To do> Starting at the line with "C2: none -> 470nF (GND, LEVEL)" and ending at the line with "U1: ATtiny13A -> ATtiny25", print exactly the lines of the entries below. Pictures do not belong in the copy.

Source data>

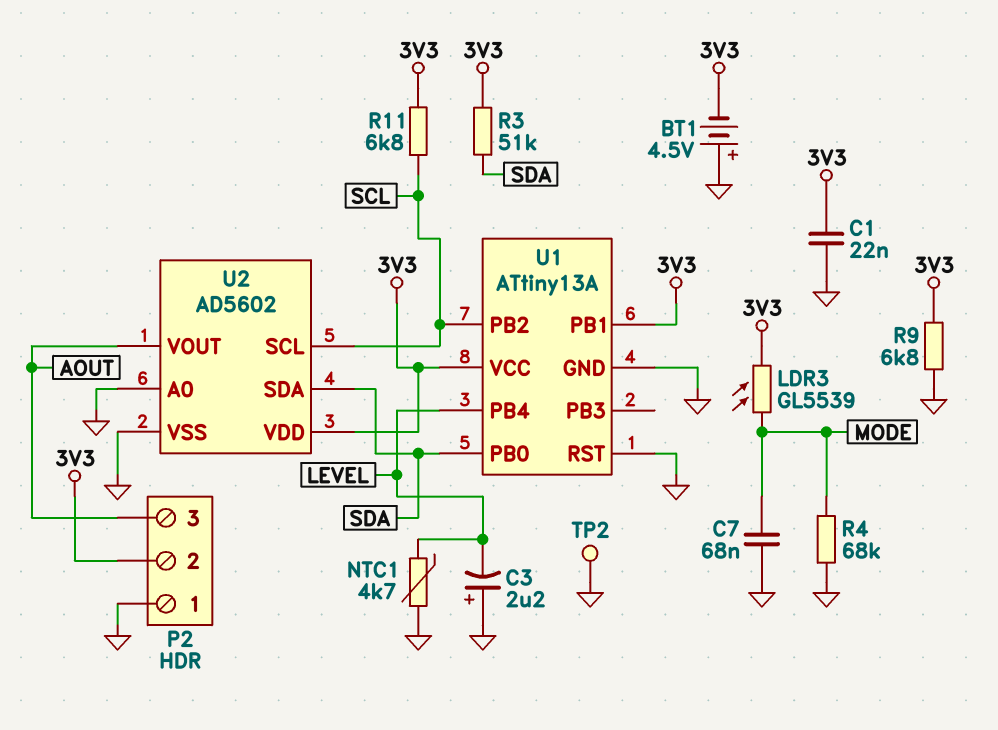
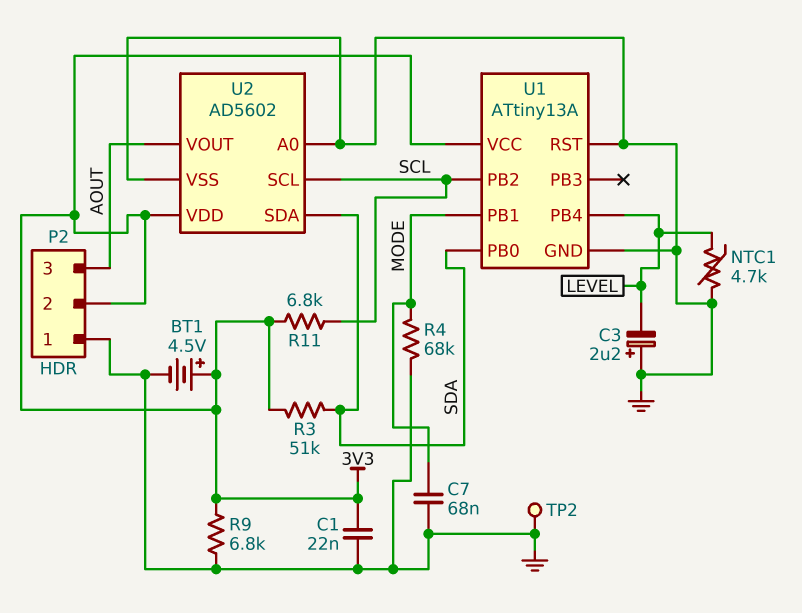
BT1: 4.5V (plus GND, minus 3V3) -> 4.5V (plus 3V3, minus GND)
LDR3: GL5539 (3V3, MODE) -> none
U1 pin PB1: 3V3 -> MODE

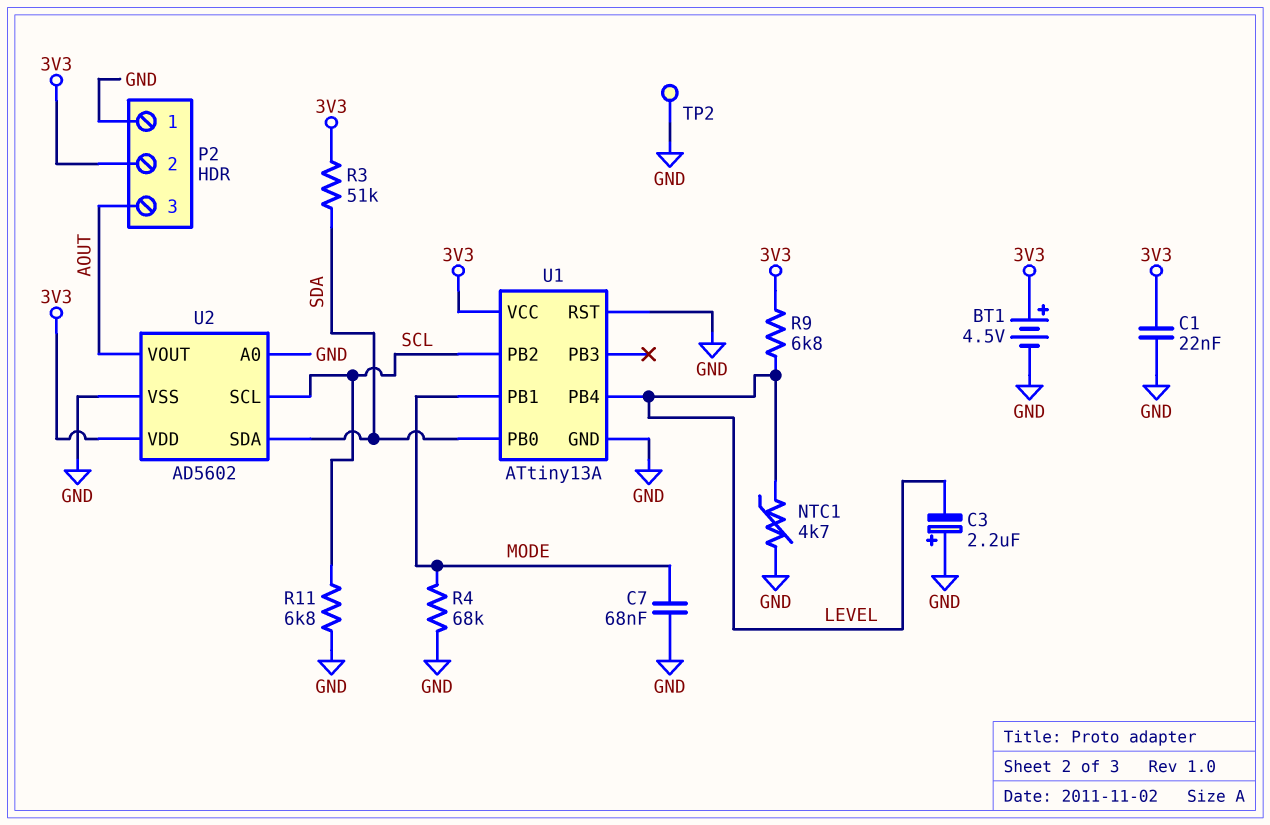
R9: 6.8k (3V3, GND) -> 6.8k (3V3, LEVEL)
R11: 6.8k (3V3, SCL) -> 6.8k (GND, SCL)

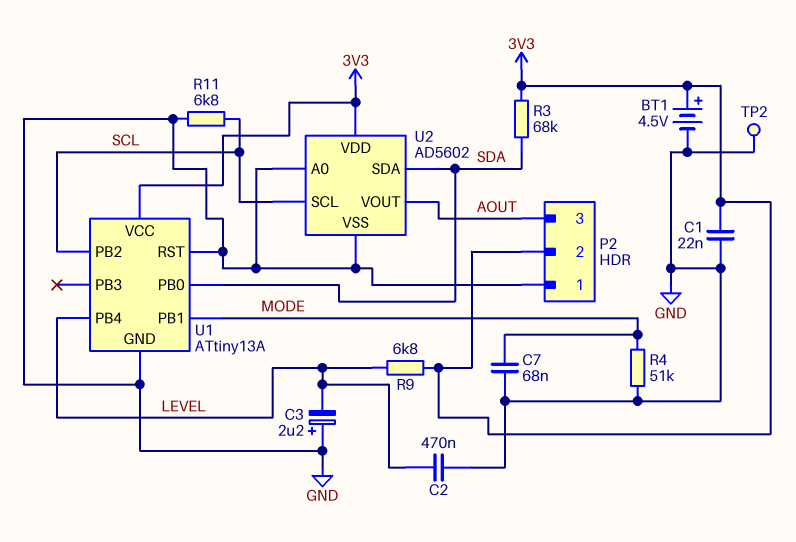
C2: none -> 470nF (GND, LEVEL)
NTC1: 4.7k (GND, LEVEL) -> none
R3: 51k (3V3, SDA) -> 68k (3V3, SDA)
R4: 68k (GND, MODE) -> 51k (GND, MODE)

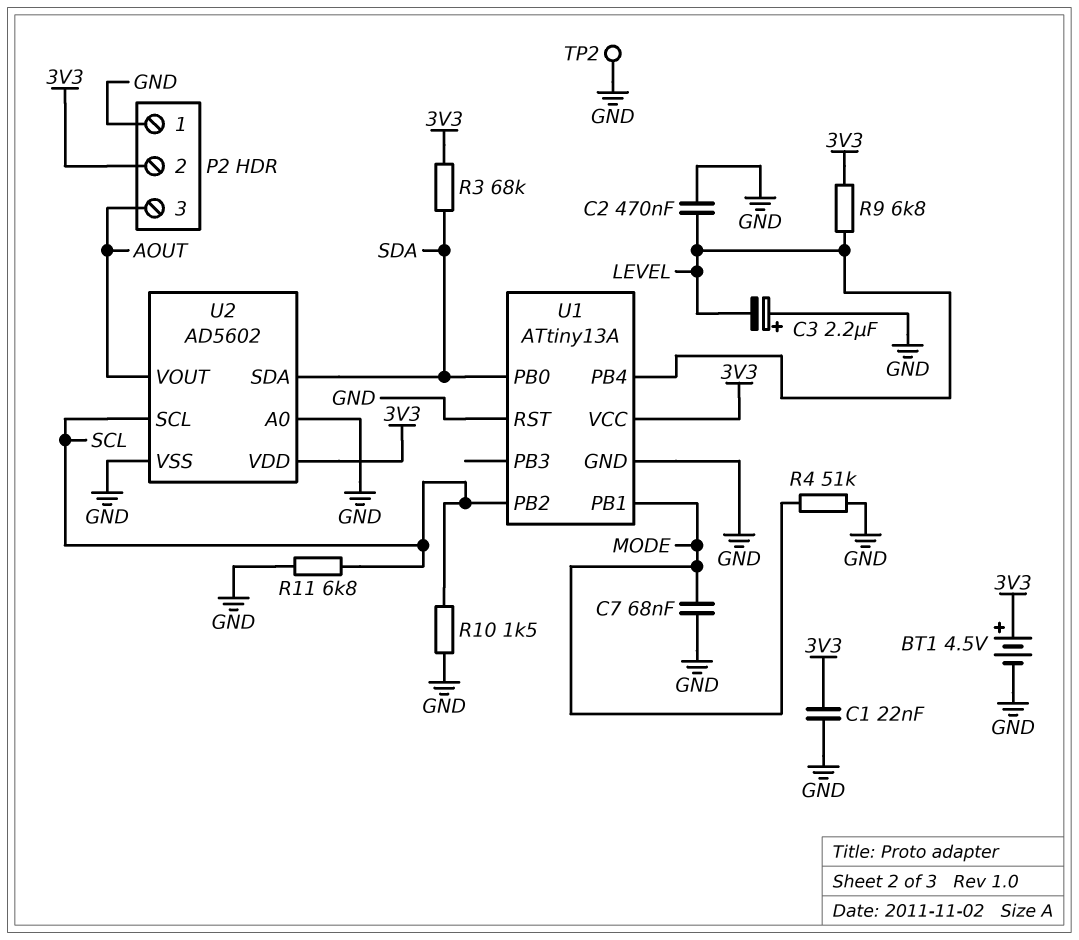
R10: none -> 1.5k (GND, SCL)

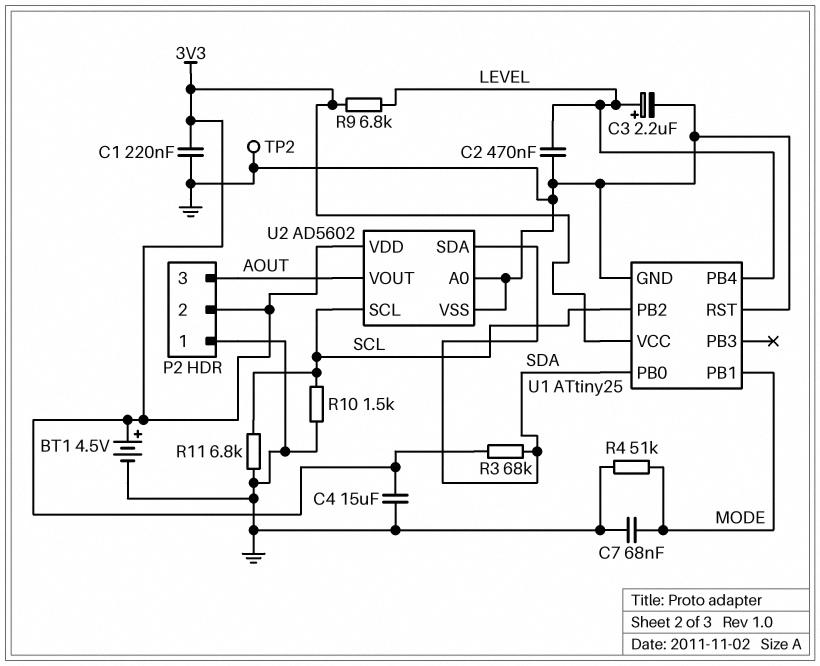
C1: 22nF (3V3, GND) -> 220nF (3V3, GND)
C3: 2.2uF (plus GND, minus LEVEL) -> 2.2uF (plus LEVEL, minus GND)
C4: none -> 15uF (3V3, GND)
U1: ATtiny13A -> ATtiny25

...

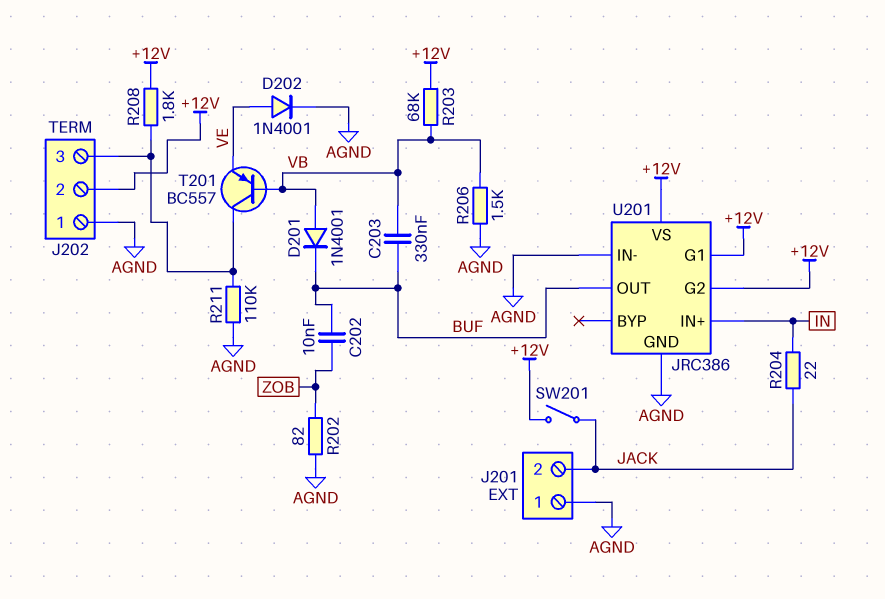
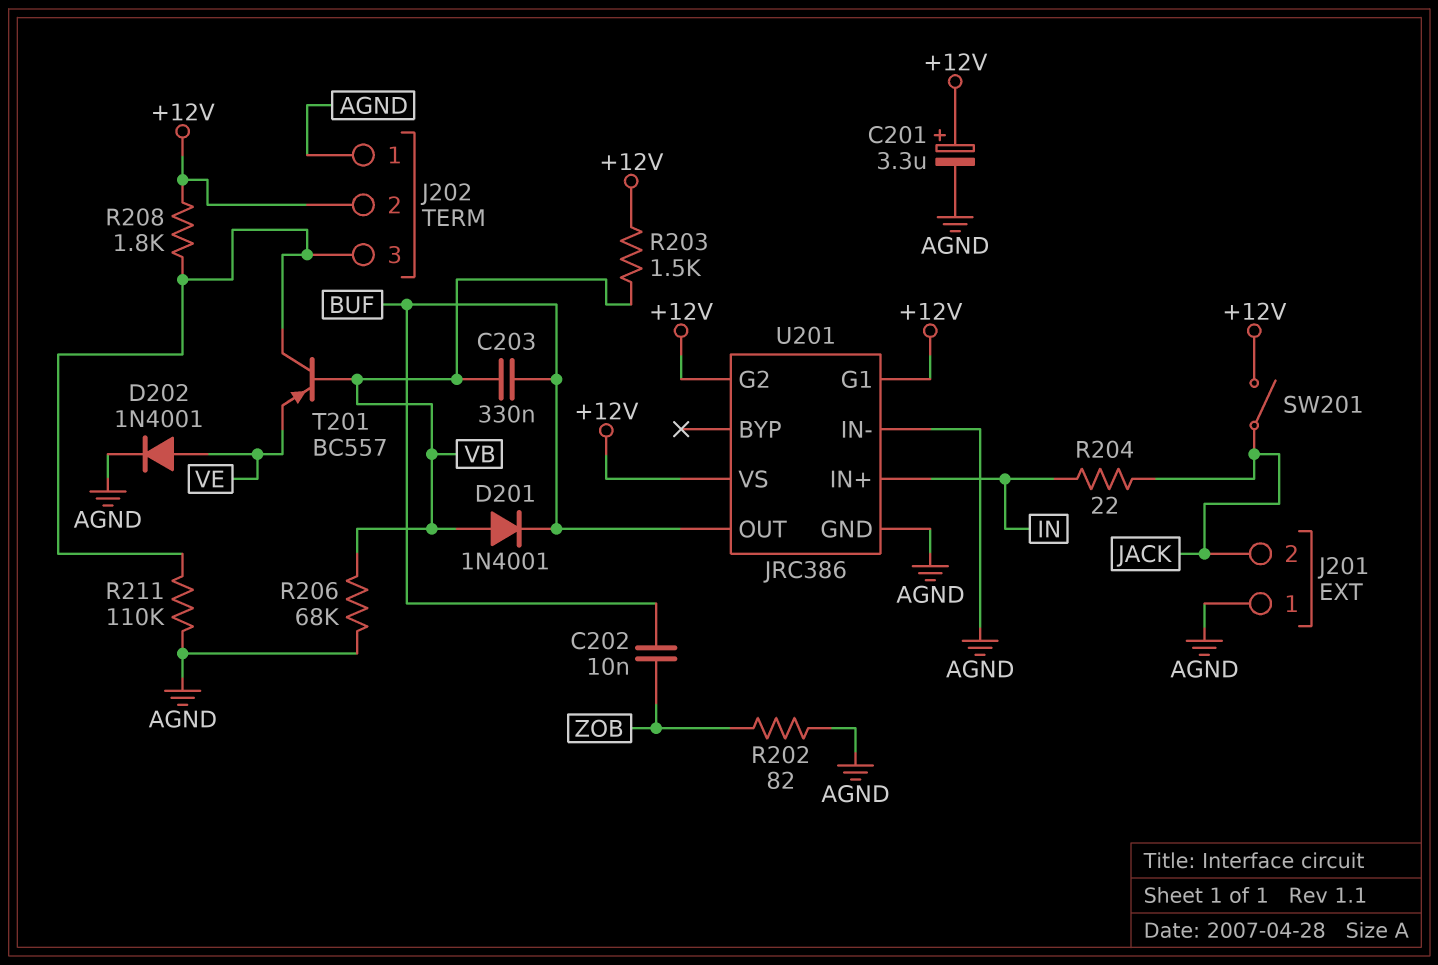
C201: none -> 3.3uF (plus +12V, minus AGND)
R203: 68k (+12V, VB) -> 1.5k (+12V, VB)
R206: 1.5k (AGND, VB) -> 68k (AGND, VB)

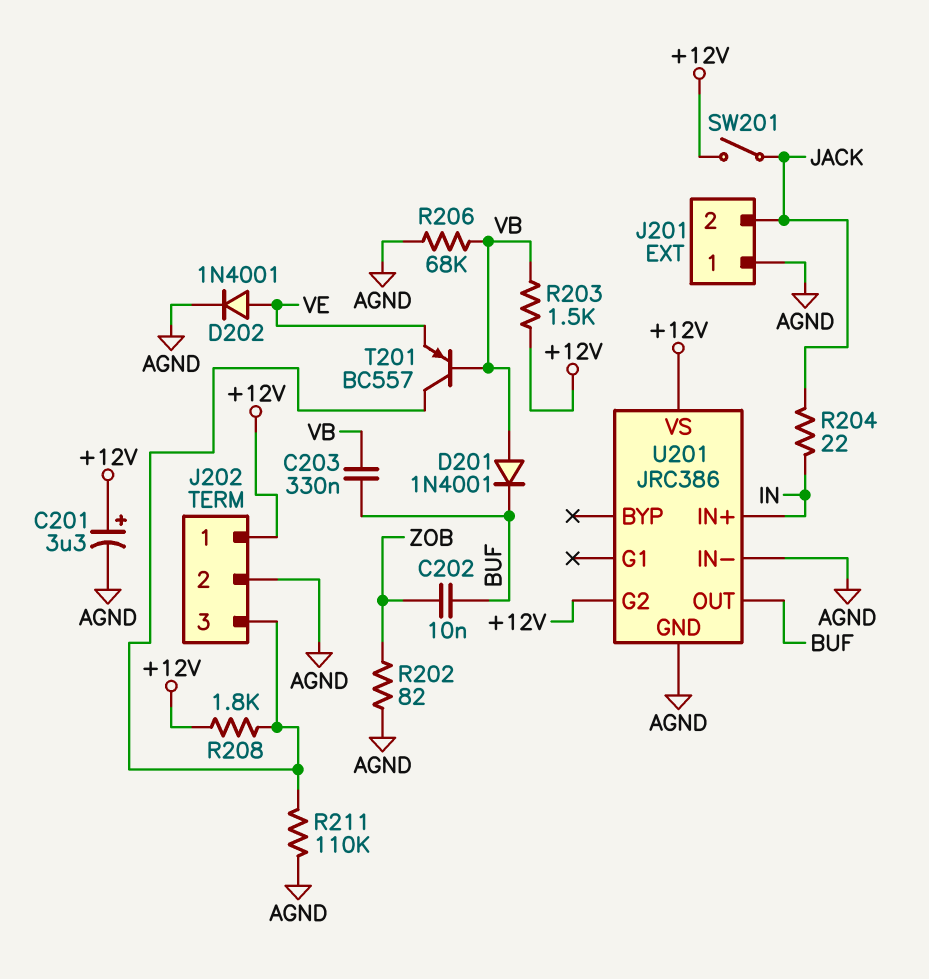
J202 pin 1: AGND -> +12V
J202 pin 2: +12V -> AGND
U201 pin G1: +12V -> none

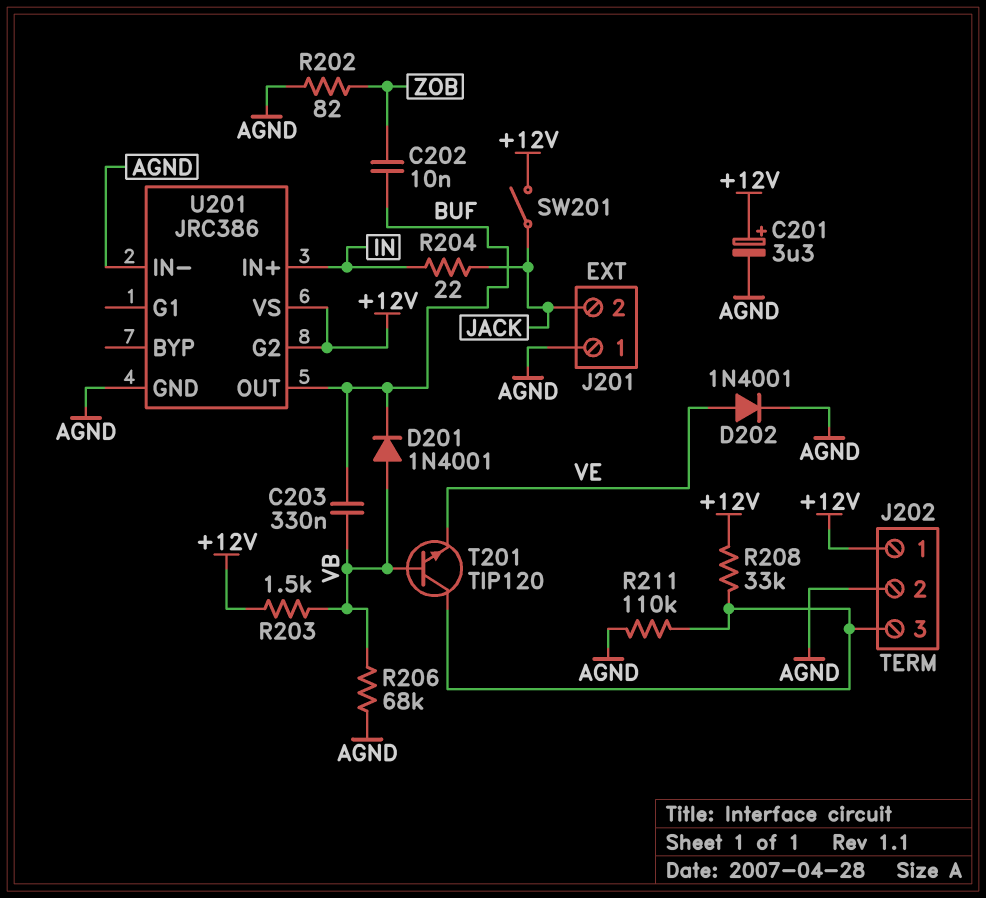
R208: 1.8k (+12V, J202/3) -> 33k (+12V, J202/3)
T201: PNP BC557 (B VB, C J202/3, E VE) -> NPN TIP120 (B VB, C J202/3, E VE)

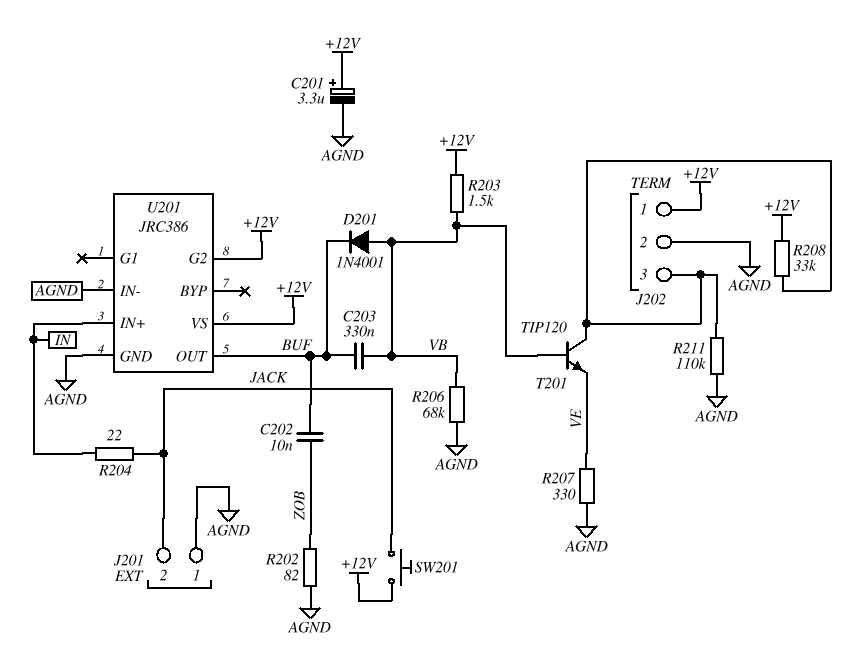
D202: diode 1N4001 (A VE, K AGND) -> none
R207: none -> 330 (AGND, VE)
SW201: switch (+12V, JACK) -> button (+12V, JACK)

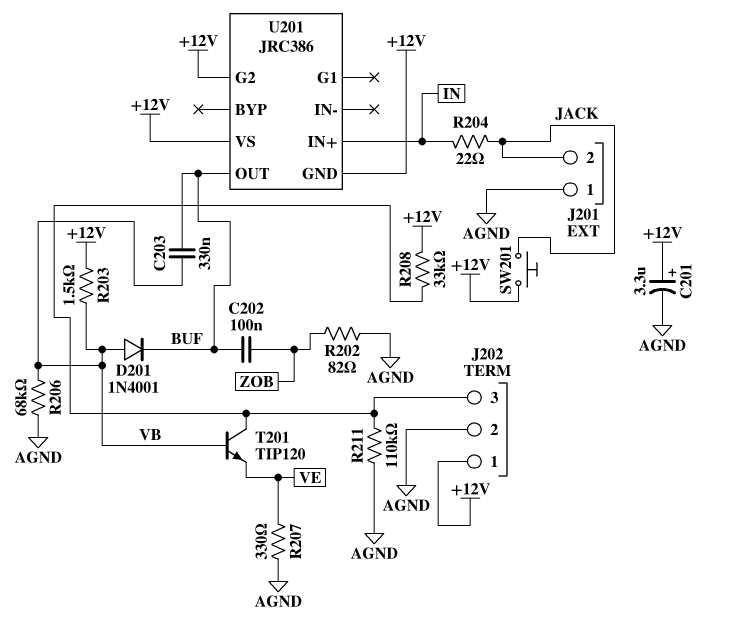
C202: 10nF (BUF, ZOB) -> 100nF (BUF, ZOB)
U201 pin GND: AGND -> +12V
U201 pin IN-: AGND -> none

Result below>
C2: none -> 470nF (GND, LEVEL)
NTC1: 4.7k (GND, LEVEL) -> none
R3: 51k (3V3, SDA) -> 68k (3V3, SDA)
R4: 68k (GND, MODE) -> 51k (GND, MODE)

R10: none -> 1.5k (GND, SCL)

C1: 22nF (3V3, GND) -> 220nF (3V3, GND)
C3: 2.2uF (plus GND, minus LEVEL) -> 2.2uF (plus LEVEL, minus GND)
C4: none -> 15uF (3V3, GND)
U1: ATtiny13A -> ATtiny25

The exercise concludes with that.